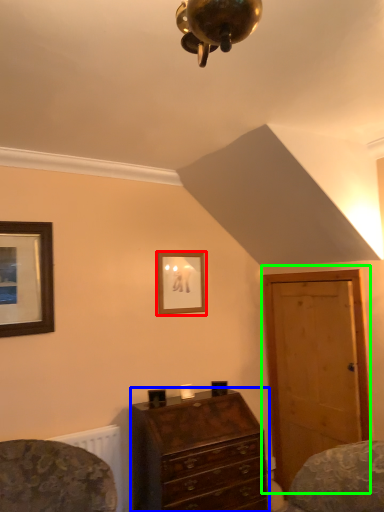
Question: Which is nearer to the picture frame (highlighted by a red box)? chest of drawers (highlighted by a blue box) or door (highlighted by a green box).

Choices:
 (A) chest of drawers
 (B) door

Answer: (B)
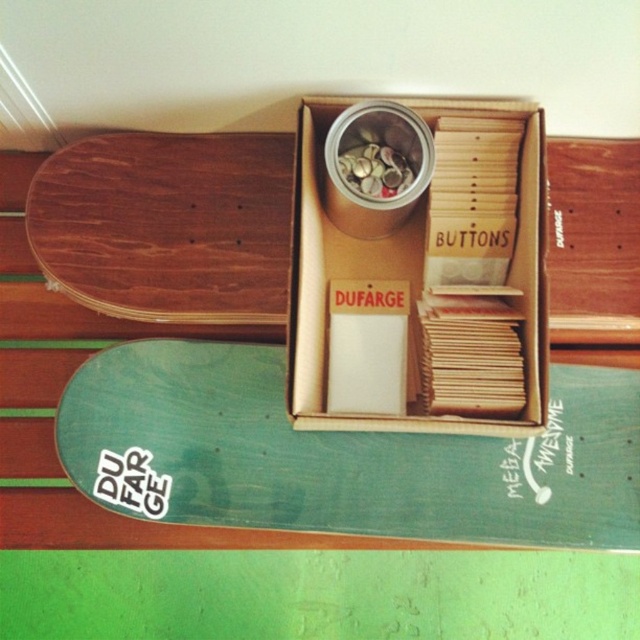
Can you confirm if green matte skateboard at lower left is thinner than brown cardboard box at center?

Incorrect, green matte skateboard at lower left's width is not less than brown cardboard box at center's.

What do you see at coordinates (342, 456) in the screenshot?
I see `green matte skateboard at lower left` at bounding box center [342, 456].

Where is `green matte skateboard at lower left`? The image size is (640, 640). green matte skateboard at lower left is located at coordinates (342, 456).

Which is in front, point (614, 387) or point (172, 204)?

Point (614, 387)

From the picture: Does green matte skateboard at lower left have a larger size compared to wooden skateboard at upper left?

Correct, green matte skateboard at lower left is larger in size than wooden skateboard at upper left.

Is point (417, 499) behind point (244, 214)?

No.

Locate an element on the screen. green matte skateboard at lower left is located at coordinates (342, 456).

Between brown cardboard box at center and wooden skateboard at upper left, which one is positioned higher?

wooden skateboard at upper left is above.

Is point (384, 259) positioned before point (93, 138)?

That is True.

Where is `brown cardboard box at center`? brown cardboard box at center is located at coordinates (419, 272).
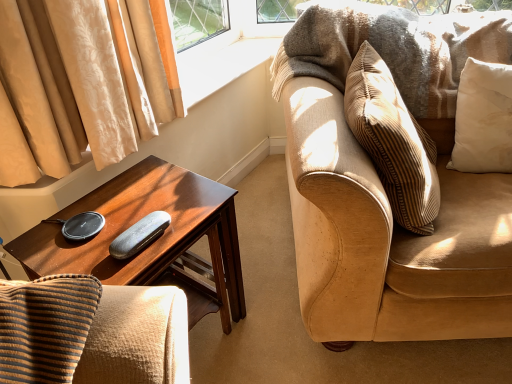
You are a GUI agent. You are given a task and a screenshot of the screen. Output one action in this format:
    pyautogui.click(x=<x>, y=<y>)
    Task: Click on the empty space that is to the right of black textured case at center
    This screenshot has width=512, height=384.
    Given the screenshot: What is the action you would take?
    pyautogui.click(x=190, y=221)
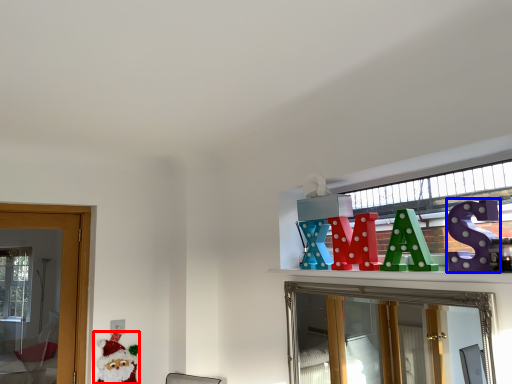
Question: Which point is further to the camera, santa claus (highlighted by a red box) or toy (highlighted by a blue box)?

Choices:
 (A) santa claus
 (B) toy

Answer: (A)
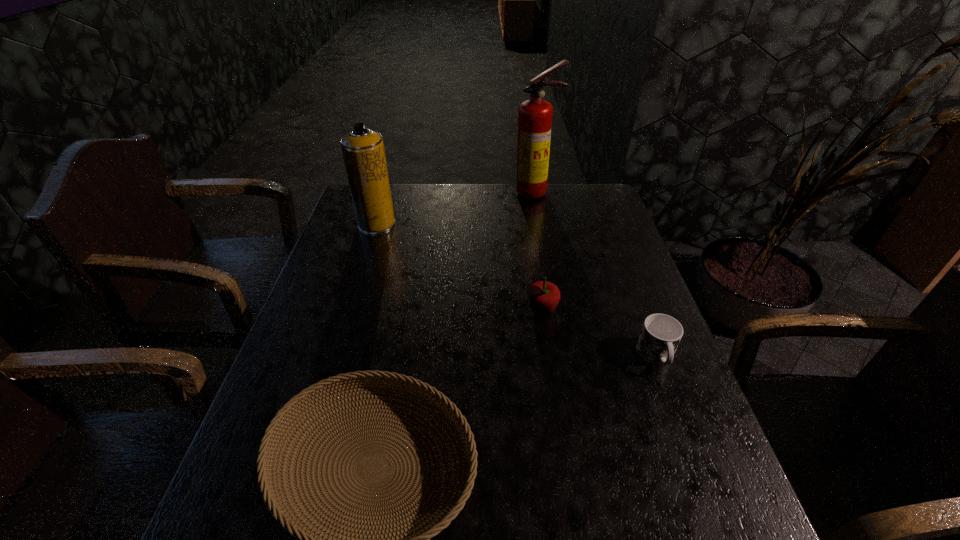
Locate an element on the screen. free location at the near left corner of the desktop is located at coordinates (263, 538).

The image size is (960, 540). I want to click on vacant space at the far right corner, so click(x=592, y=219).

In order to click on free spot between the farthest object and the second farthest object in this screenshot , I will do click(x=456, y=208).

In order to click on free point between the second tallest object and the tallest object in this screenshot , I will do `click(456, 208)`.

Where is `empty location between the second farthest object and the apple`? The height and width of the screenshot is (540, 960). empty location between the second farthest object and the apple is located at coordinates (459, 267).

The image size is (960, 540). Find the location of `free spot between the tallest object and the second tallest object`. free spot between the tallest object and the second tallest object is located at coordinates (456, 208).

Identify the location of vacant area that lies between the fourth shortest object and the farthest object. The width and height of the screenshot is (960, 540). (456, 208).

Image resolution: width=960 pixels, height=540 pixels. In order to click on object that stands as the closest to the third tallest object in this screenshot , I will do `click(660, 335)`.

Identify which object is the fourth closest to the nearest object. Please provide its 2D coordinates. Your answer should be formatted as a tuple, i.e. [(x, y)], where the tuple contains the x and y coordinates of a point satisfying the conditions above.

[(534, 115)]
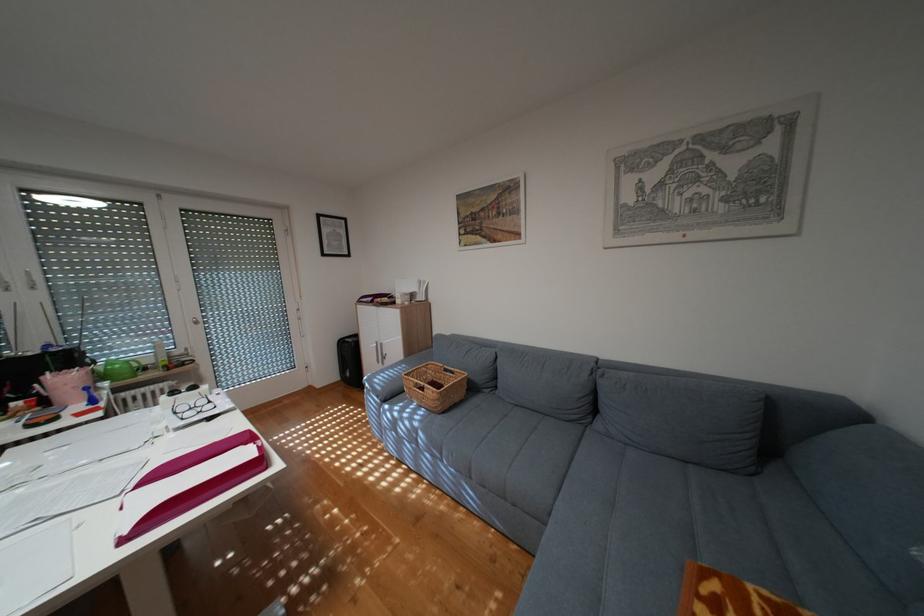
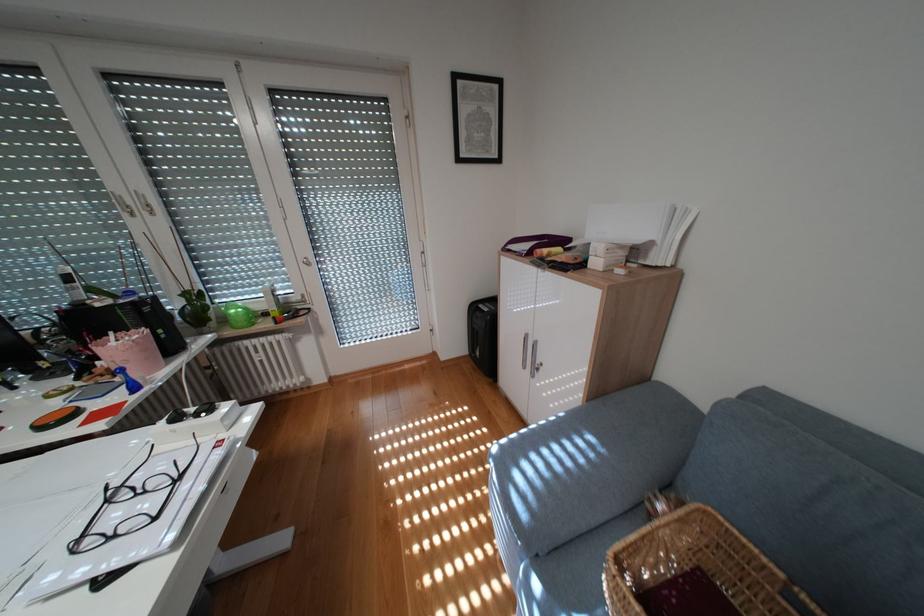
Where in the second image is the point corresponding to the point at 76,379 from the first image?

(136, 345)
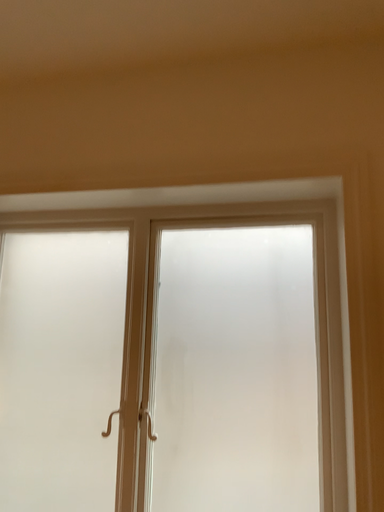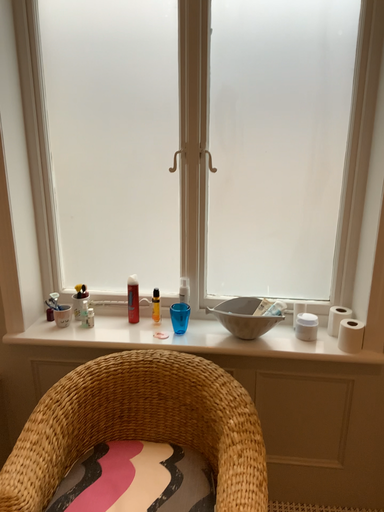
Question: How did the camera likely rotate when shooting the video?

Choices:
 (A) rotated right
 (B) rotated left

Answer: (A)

[Given problem]: Update the items above by swapping every "green matte skateboard" for "green plastic skateboard" and leaving all else unchanged. Omit the pictures from your version.

[Task result]:
Question: Which is nearer to the picture frame (highlighted by a red box)? chest of drawers (highlighted by a blue box) or door (highlighted by a green box).

Choices:
 (A) chest of drawers
 (B) door

Answer: (B)
Can you confirm if green plastic skateboard at lower left is thinner than brown cardboard box at center?

Incorrect, green plastic skateboard at lower left's width is not less than brown cardboard box at center's.

What do you see at coordinates (342, 456) in the screenshot?
I see `green plastic skateboard at lower left` at bounding box center [342, 456].

Where is `green plastic skateboard at lower left`? The image size is (640, 640). green plastic skateboard at lower left is located at coordinates (342, 456).

Which is in front, point (614, 387) or point (172, 204)?

Point (614, 387)

From the picture: Does green plastic skateboard at lower left have a larger size compared to wooden skateboard at upper left?

Correct, green plastic skateboard at lower left is larger in size than wooden skateboard at upper left.

Is point (417, 499) behind point (244, 214)?

No.

Locate an element on the screen. green plastic skateboard at lower left is located at coordinates (342, 456).

Between brown cardboard box at center and wooden skateboard at upper left, which one is positioned higher?

wooden skateboard at upper left is above.

Is point (384, 259) positioned before point (93, 138)?

That is True.

Where is `brown cardboard box at center`? brown cardboard box at center is located at coordinates (419, 272).
You are a GUI agent. You are given a task and a screenshot of the screen. Output one action in this format:
    pyautogui.click(x=<x>, y=<y>)
    Task: Click on the empty space that is to the right of black textured case at center
    This screenshot has width=512, height=384.
    Given the screenshot: What is the action you would take?
    pyautogui.click(x=190, y=221)
Question: Which point is further to the camera, santa claus (highlighted by a red box) or toy (highlighted by a blue box)?

Choices:
 (A) santa claus
 (B) toy

Answer: (A)
Locate an element on the screen. free location at the near left corner of the desktop is located at coordinates (263, 538).

The image size is (960, 540). I want to click on vacant space at the far right corner, so click(x=592, y=219).

In order to click on free spot between the farthest object and the second farthest object in this screenshot , I will do click(x=456, y=208).

In order to click on free point between the second tallest object and the tallest object in this screenshot , I will do `click(456, 208)`.

Where is `empty location between the second farthest object and the apple`? The height and width of the screenshot is (540, 960). empty location between the second farthest object and the apple is located at coordinates (459, 267).

The image size is (960, 540). Find the location of `free spot between the tallest object and the second tallest object`. free spot between the tallest object and the second tallest object is located at coordinates (456, 208).

Identify the location of vacant area that lies between the fourth shortest object and the farthest object. The width and height of the screenshot is (960, 540). (456, 208).

Image resolution: width=960 pixels, height=540 pixels. In order to click on object that stands as the closest to the third tallest object in this screenshot , I will do `click(660, 335)`.

Identify which object is the fourth closest to the nearest object. Please provide its 2D coordinates. Your answer should be formatted as a tuple, i.e. [(x, y)], where the tuple contains the x and y coordinates of a point satisfying the conditions above.

[(534, 115)]
Where in the second image is the point corresponding to the point at 76,379 from the first image?

(136, 345)
Question: How did the camera likely rotate when shooting the video?

Choices:
 (A) rotated right
 (B) rotated left

Answer: (A)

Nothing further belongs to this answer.